▸ **PROVIDED ENTRIES**
****************************************

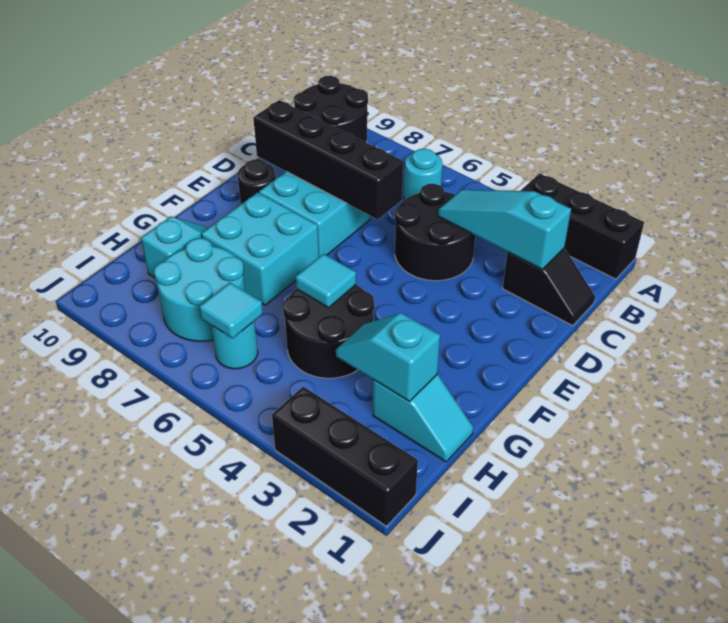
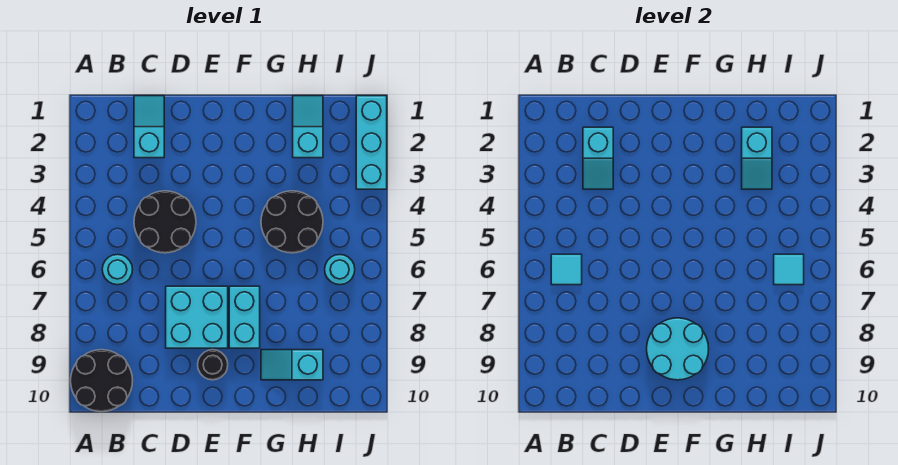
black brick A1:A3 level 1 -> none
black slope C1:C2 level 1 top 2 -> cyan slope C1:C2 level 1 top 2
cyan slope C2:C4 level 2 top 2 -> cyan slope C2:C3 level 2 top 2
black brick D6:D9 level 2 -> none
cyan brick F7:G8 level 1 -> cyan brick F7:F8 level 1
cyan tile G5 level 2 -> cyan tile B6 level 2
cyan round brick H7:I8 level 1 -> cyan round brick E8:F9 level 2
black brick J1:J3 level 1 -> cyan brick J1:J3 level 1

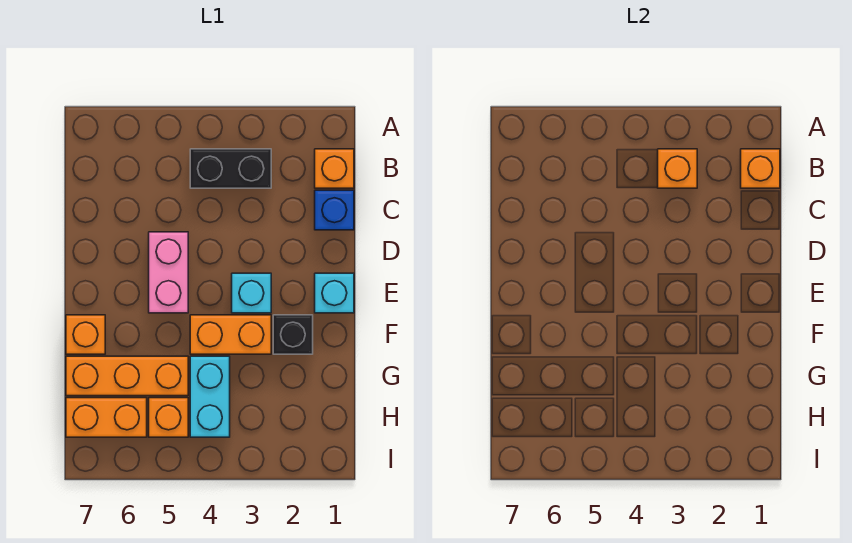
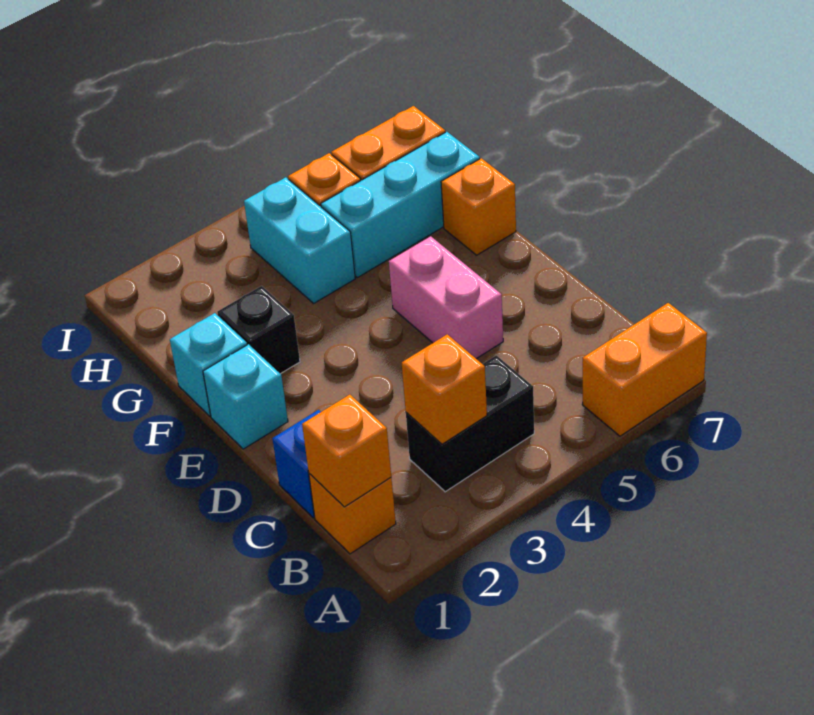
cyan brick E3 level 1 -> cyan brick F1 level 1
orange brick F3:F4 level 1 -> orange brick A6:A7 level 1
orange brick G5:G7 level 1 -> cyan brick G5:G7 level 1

****************************************

▸ **WHAT IS NEEDED**
Output the entries above exactly, without their pictures.

▸ **REPLY TO THE TASK**
black brick A1:A3 level 1 -> none
black slope C1:C2 level 1 top 2 -> cyan slope C1:C2 level 1 top 2
cyan slope C2:C4 level 2 top 2 -> cyan slope C2:C3 level 2 top 2
black brick D6:D9 level 2 -> none
cyan brick F7:G8 level 1 -> cyan brick F7:F8 level 1
cyan tile G5 level 2 -> cyan tile B6 level 2
cyan round brick H7:I8 level 1 -> cyan round brick E8:F9 level 2
black brick J1:J3 level 1 -> cyan brick J1:J3 level 1

cyan brick E3 level 1 -> cyan brick F1 level 1
orange brick F3:F4 level 1 -> orange brick A6:A7 level 1
orange brick G5:G7 level 1 -> cyan brick G5:G7 level 1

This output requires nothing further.